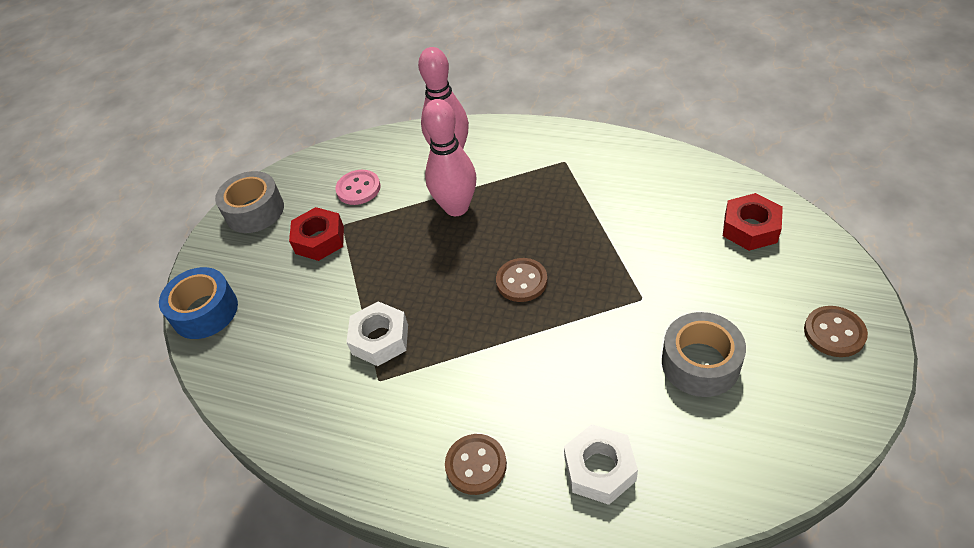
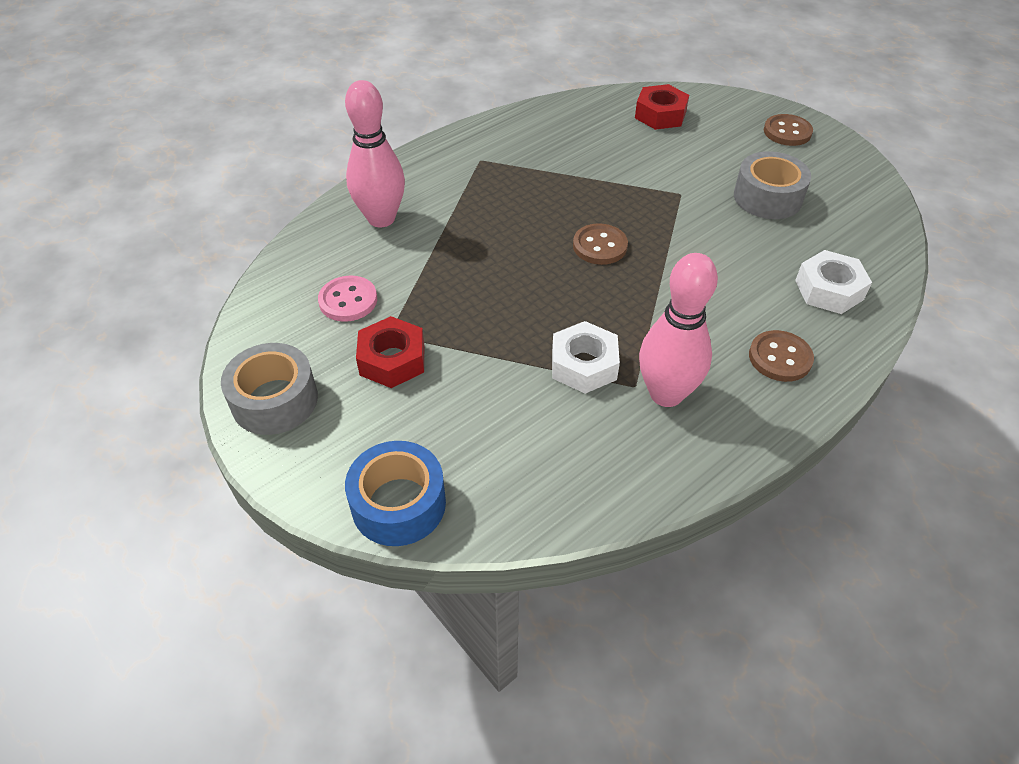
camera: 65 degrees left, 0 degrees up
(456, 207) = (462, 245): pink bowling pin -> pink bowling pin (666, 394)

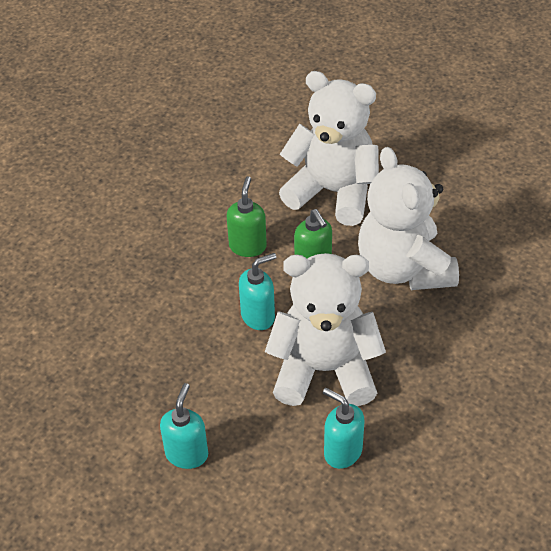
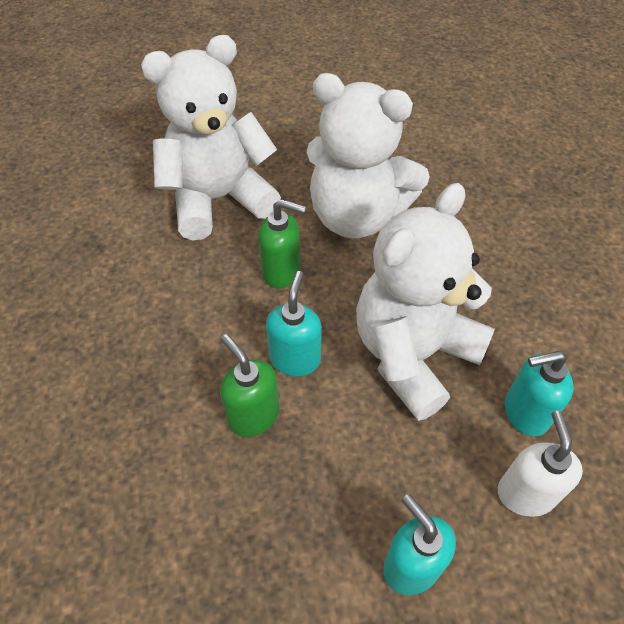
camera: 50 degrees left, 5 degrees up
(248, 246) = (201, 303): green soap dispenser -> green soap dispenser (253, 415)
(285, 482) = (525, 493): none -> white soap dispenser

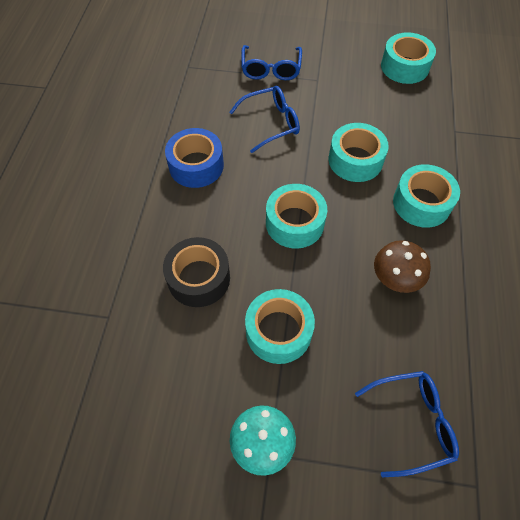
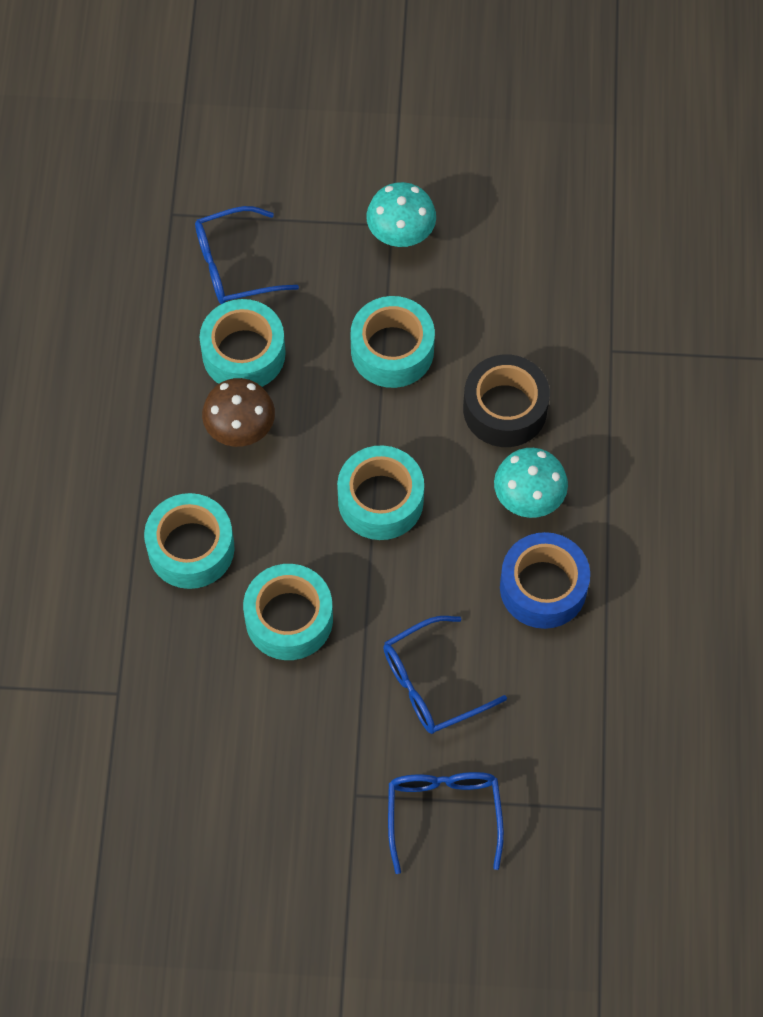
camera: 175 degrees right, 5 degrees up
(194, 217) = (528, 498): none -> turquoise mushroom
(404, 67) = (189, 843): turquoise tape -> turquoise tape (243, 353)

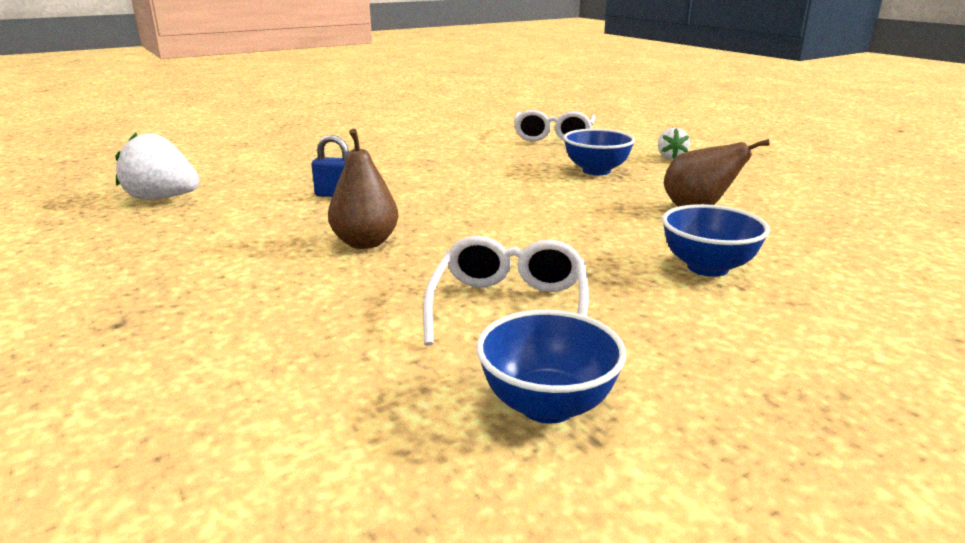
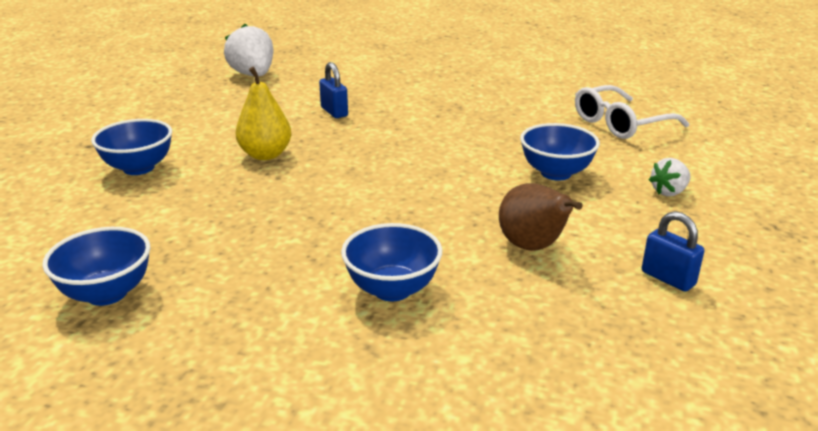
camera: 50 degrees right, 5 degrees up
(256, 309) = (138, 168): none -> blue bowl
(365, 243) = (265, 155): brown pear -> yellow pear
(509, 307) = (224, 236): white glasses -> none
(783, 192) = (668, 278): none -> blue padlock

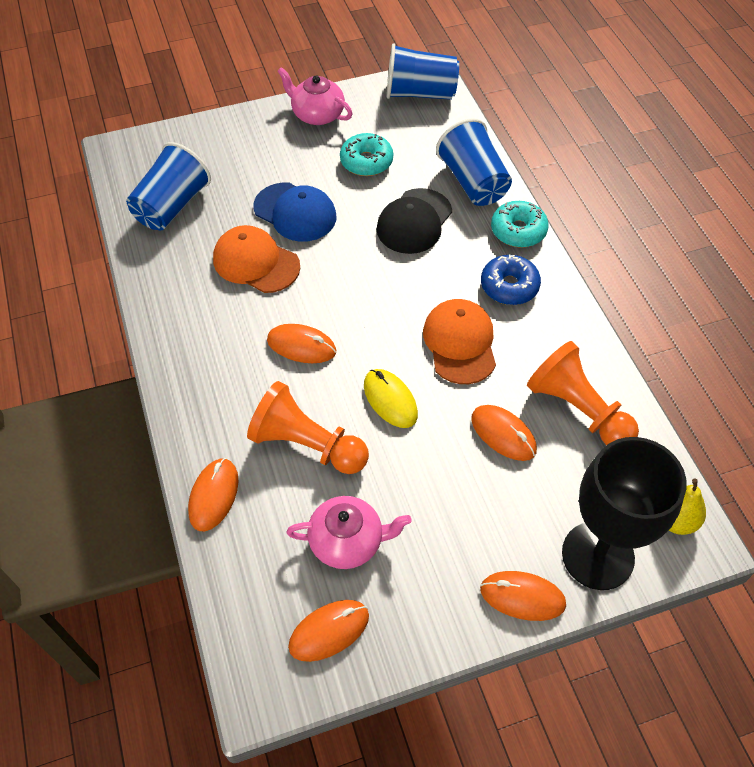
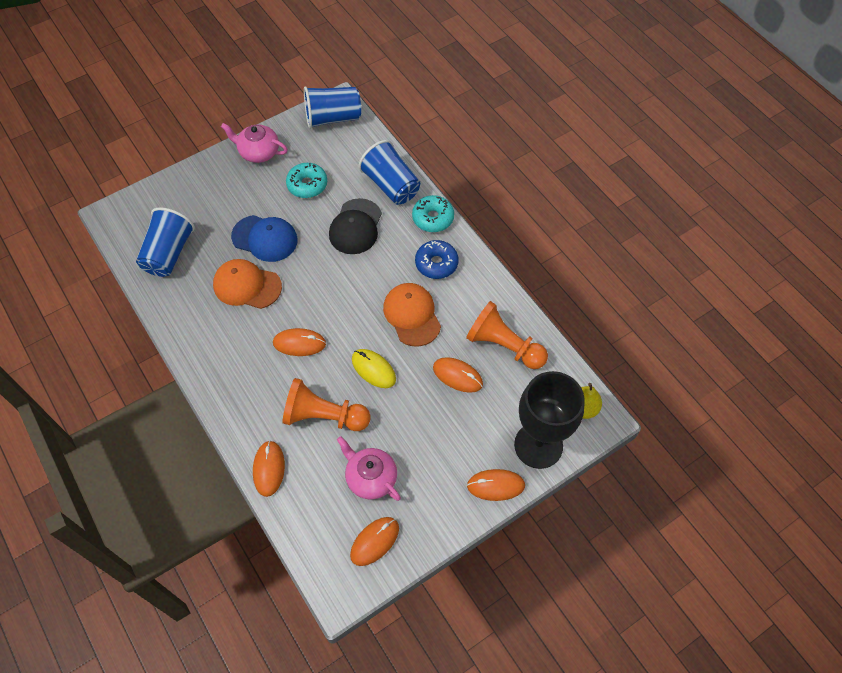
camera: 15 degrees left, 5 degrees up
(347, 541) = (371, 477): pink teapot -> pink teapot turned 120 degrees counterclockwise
________________________________________
Your task is to copy every line in the entries that holds the string "dispenser".

(248, 246) = (201, 303): green soap dispenser -> green soap dispenser (253, 415)
(285, 482) = (525, 493): none -> white soap dispenser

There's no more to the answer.